[Start of section]
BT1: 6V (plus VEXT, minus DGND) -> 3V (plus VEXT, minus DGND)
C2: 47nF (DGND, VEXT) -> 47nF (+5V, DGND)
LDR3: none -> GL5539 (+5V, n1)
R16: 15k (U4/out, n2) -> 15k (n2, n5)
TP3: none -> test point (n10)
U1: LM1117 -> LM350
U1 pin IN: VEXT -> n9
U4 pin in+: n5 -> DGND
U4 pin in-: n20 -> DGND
[End of section]
• **DIRECTIONS FOR THIS TASK**:
Nothing outside the span should appear: transcribe the lines from the one containing "C2: 47nF (DGND, VEXT) -> 47nF (+5V, DGND)" through the last line of the records.

• **SOLUTION**:
C2: 47nF (DGND, VEXT) -> 47nF (+5V, DGND)
LDR3: none -> GL5539 (+5V, n1)
R16: 15k (U4/out, n2) -> 15k (n2, n5)
TP3: none -> test point (n10)
U1: LM1117 -> LM350
U1 pin IN: VEXT -> n9
U4 pin in+: n5 -> DGND
U4 pin in-: n20 -> DGND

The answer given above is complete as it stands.